▶ WHAT IS EXPECTED:
Sift the items below and copy out every line that contains the word "without".

■ ■ ■ ■ ■

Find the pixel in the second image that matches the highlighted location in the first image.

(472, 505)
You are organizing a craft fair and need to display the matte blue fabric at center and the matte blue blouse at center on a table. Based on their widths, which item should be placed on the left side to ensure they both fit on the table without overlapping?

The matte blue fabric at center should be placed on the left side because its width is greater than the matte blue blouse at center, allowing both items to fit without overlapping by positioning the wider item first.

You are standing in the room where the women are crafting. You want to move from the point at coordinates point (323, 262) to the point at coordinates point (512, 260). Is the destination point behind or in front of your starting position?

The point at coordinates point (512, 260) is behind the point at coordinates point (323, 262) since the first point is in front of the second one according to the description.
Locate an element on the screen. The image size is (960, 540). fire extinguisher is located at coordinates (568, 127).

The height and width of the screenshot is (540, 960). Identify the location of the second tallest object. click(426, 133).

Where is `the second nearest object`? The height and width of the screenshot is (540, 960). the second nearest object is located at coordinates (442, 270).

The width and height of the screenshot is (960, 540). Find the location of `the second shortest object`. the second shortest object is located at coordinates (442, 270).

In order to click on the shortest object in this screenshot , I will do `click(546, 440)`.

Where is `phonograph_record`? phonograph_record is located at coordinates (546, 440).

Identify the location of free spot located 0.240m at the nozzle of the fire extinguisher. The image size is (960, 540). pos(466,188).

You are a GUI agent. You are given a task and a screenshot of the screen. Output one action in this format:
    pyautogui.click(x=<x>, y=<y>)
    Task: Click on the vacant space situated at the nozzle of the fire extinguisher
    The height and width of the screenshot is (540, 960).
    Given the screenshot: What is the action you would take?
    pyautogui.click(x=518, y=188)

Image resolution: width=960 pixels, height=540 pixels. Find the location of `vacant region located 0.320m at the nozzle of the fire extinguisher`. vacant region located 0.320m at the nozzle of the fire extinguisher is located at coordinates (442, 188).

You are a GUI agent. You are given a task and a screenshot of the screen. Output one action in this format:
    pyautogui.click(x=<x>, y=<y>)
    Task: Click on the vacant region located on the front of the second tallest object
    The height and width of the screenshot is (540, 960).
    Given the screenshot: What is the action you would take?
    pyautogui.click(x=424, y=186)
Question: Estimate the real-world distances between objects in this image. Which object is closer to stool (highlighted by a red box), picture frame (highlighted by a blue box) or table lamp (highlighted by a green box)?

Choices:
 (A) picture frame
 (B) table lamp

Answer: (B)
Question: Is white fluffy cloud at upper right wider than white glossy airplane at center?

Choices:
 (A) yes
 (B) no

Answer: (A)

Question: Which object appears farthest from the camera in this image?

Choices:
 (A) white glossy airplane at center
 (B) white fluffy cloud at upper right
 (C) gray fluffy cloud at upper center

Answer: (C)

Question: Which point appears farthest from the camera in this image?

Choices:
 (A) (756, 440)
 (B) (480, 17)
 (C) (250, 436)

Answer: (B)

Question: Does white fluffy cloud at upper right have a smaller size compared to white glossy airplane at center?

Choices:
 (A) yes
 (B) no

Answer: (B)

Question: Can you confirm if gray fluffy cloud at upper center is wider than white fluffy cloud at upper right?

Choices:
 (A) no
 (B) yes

■ ■ ■ ■ ■

▶ SOLUTION:
You are organizing a craft fair and need to display the matte blue fabric at center and the matte blue blouse at center on a table. Based on their widths, which item should be placed on the left side to ensure they both fit on the table without overlapping?
The matte blue fabric at center should be placed on the left side because its width is greater than the matte blue blouse at center, allowing both items to fit without overlapping by positioning the wider item first.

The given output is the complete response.